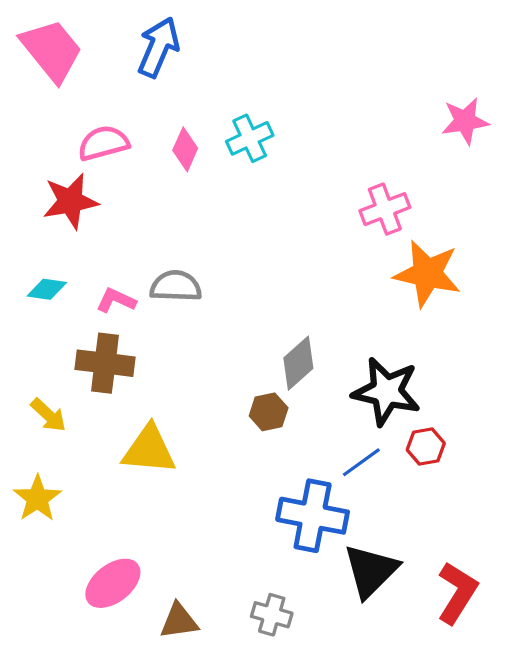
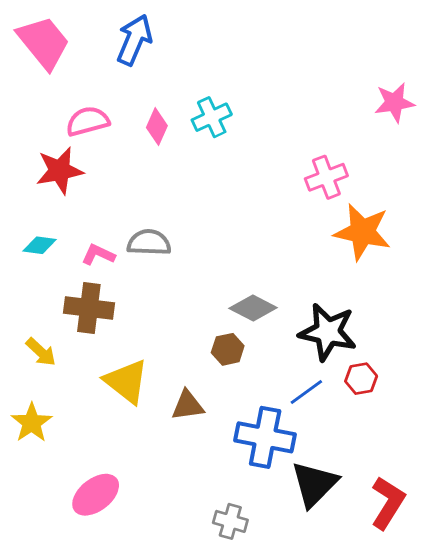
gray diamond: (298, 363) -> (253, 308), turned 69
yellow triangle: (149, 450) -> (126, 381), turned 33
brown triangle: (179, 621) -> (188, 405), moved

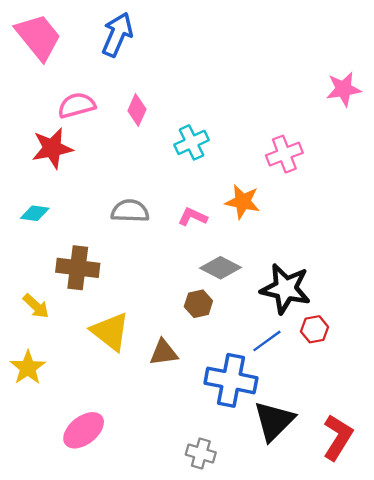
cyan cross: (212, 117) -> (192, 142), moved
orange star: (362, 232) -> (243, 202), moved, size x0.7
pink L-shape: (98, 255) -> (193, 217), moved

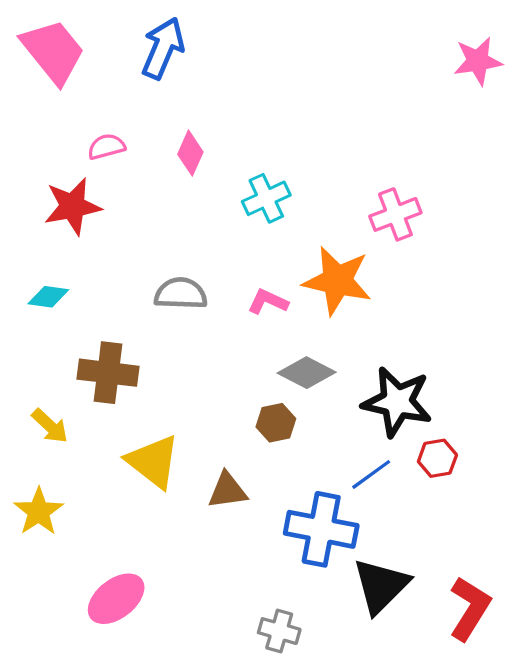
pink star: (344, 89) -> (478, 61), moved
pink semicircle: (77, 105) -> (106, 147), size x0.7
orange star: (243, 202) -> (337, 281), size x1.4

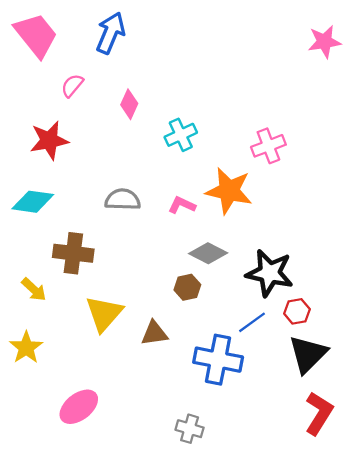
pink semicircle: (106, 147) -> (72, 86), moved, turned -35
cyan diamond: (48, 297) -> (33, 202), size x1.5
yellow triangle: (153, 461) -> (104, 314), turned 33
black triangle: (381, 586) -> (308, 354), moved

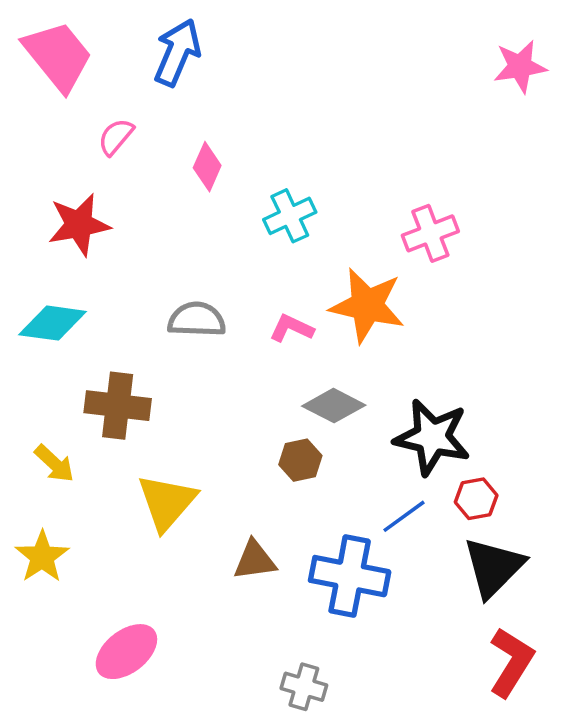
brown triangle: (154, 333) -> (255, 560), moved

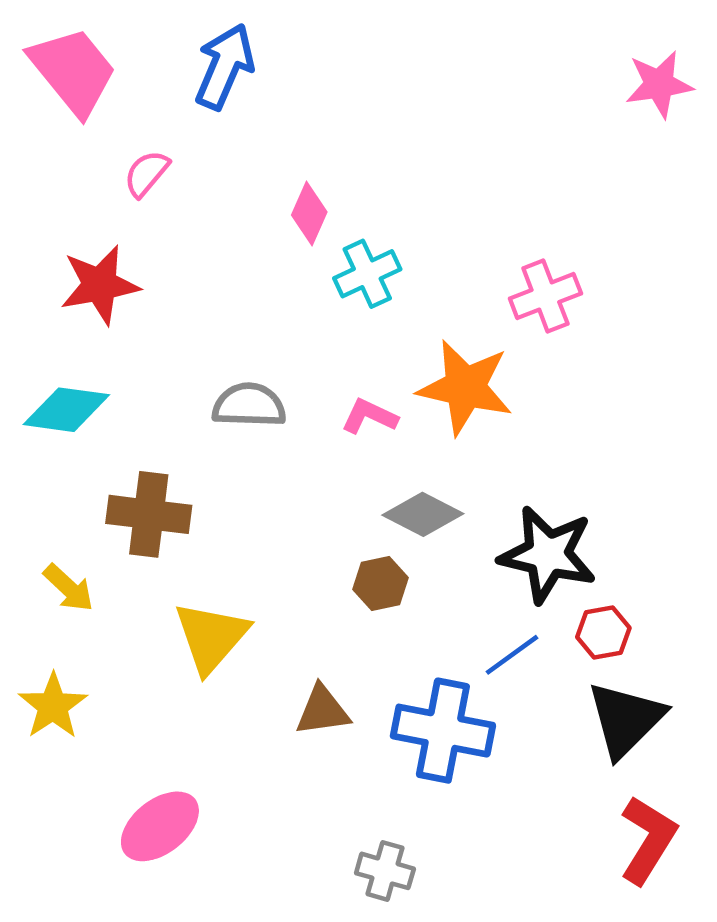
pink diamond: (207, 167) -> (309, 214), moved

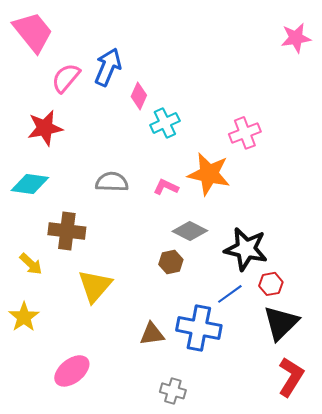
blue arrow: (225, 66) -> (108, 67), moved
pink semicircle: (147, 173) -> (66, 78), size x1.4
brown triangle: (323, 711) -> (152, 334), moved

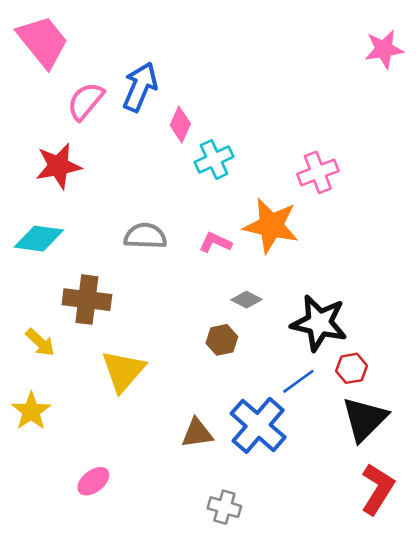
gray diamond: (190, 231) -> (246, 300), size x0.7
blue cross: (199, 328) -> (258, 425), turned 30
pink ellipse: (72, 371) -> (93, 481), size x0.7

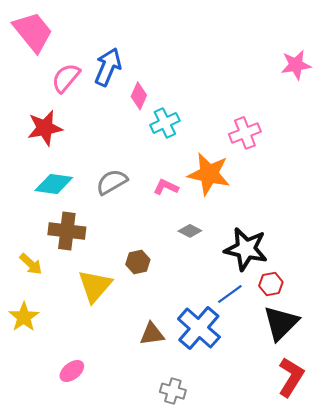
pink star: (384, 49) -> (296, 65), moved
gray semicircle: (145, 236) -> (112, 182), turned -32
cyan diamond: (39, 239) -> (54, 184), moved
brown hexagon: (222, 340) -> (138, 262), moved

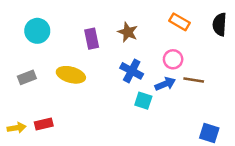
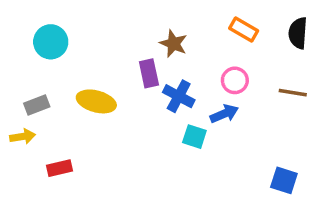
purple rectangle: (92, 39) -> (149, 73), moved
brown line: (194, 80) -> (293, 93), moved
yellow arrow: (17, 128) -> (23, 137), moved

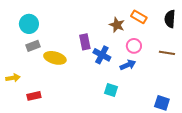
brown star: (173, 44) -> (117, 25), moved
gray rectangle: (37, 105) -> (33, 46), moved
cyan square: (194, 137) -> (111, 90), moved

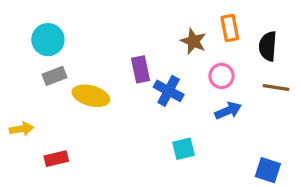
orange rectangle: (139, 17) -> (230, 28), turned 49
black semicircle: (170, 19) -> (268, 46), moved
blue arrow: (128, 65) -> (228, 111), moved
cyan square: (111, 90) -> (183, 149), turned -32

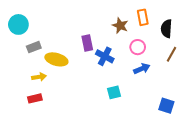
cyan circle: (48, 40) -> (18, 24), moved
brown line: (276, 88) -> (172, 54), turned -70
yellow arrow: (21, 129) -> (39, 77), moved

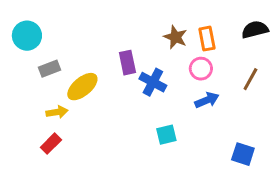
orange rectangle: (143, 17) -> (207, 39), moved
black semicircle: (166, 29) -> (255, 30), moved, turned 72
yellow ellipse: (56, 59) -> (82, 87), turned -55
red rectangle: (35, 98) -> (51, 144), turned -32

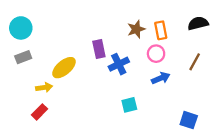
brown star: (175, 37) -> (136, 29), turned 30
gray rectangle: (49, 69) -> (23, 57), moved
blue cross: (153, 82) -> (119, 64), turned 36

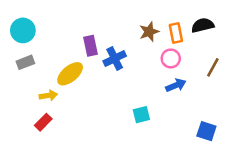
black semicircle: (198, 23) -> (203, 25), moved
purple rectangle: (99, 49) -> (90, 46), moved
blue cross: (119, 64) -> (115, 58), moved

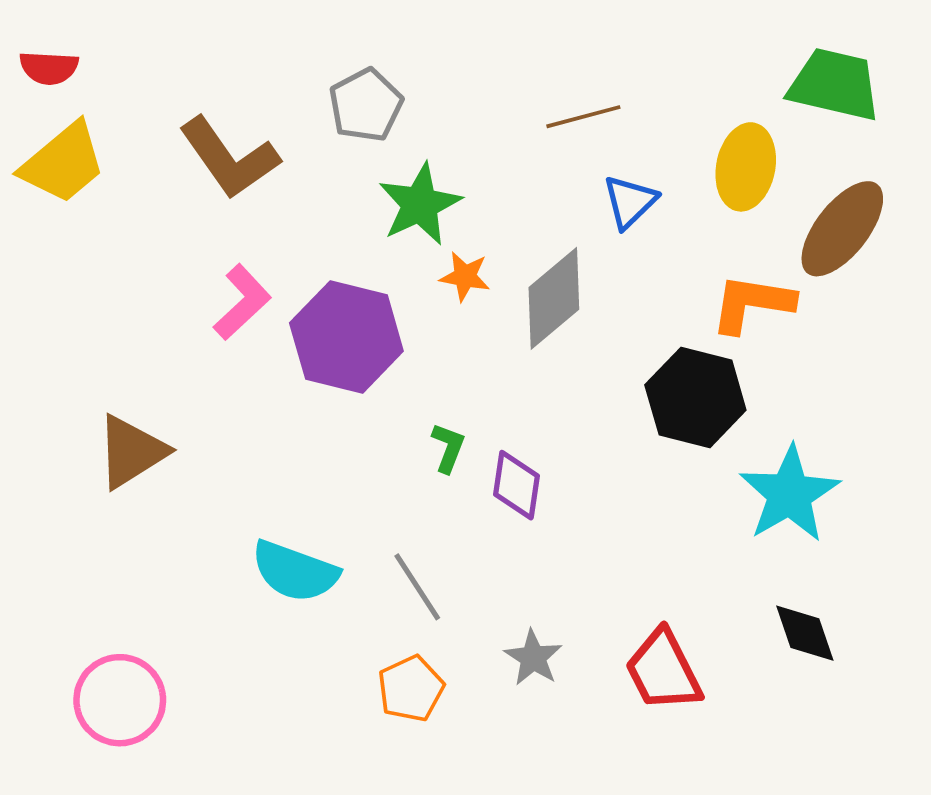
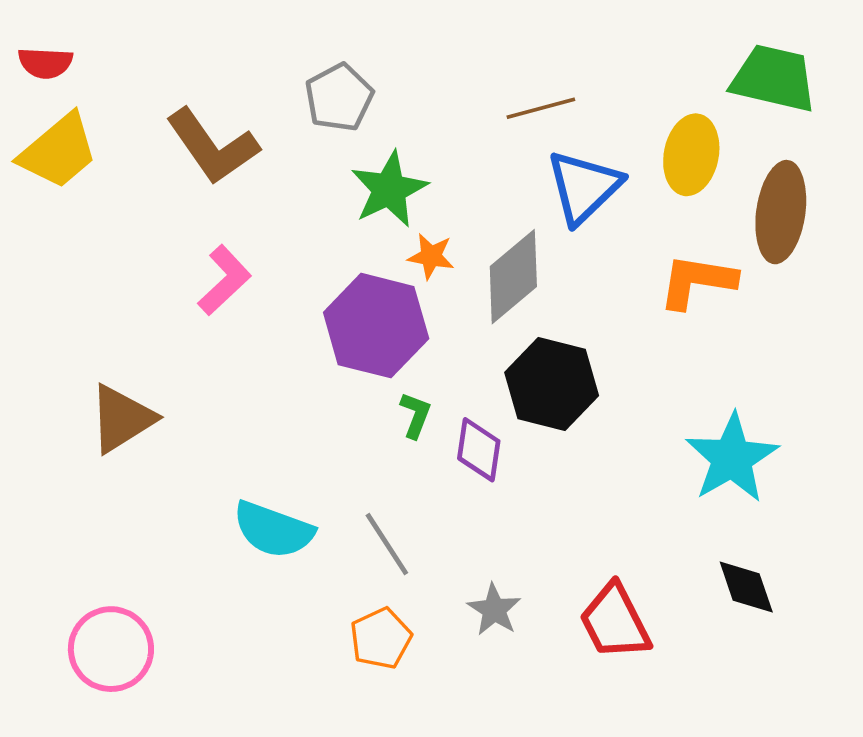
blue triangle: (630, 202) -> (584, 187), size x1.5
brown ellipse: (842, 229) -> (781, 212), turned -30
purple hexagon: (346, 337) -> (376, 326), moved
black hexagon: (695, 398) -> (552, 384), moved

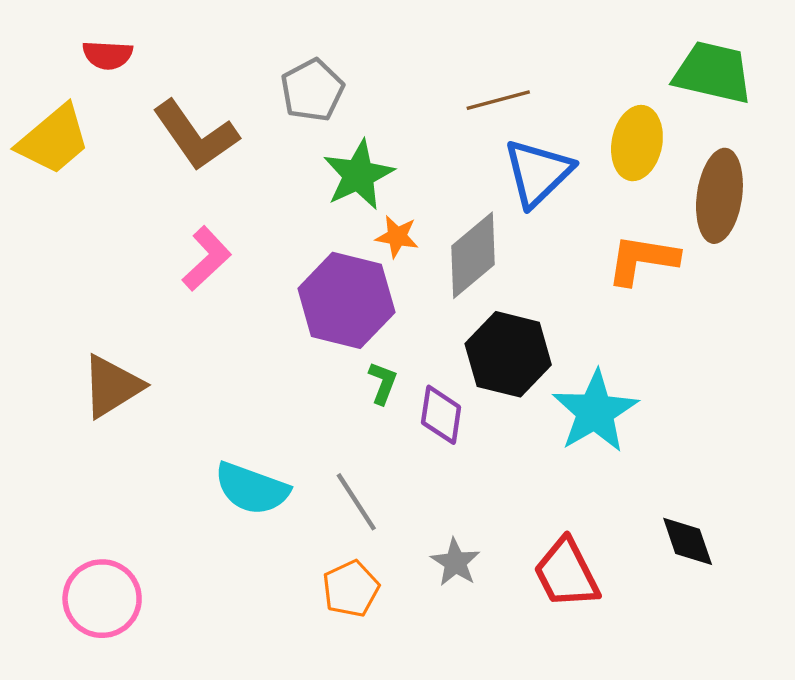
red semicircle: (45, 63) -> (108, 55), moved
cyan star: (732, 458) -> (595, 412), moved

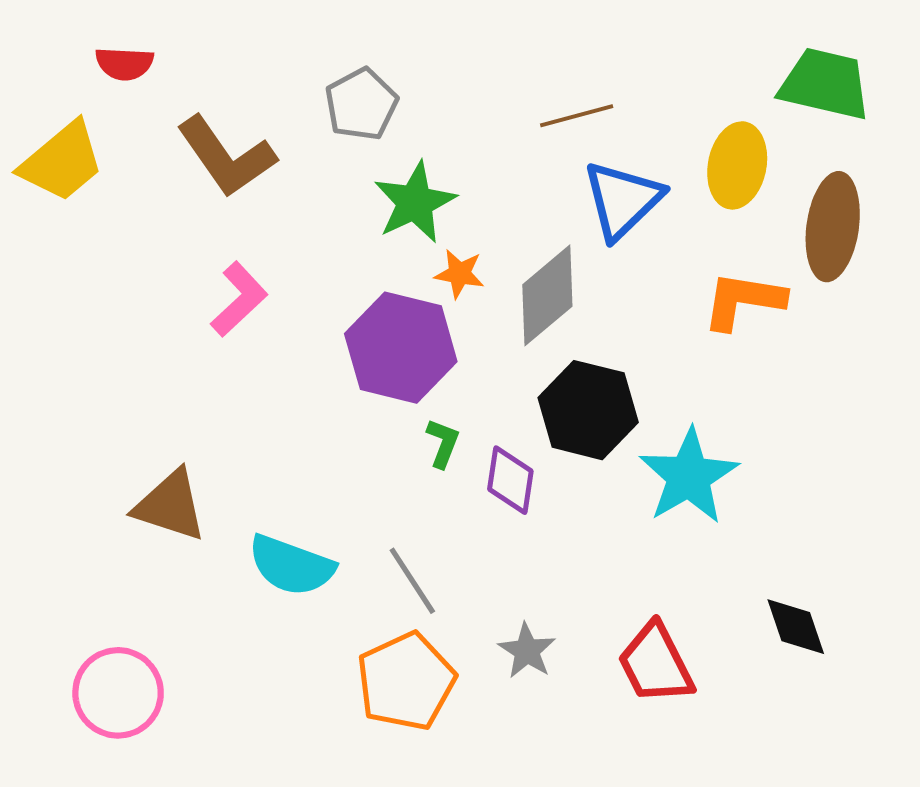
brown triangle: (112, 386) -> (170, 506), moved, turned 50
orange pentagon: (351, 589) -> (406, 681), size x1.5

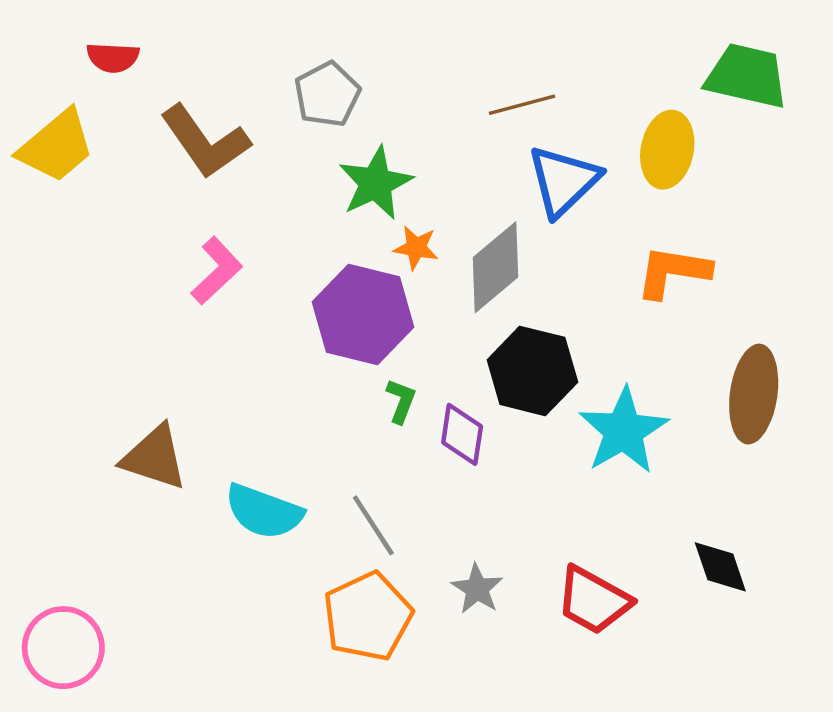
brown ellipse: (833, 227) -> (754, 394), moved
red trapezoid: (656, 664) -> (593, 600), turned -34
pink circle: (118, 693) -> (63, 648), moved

● ● ● ● ●

Exercise prompt
Print the lines from the beginning of the records up to and including the line containing "orange star: (243, 202)", word for word, with no pictures.

Written solution
gray diamond: (298, 363) -> (253, 308), turned 69
yellow triangle: (149, 450) -> (126, 381), turned 33
brown triangle: (179, 621) -> (188, 405), moved

cyan cross: (212, 117) -> (192, 142), moved
orange star: (362, 232) -> (243, 202), moved, size x0.7
pink L-shape: (98, 255) -> (193, 217), moved

pink star: (344, 89) -> (478, 61), moved
pink semicircle: (77, 105) -> (106, 147), size x0.7
orange star: (243, 202) -> (337, 281), size x1.4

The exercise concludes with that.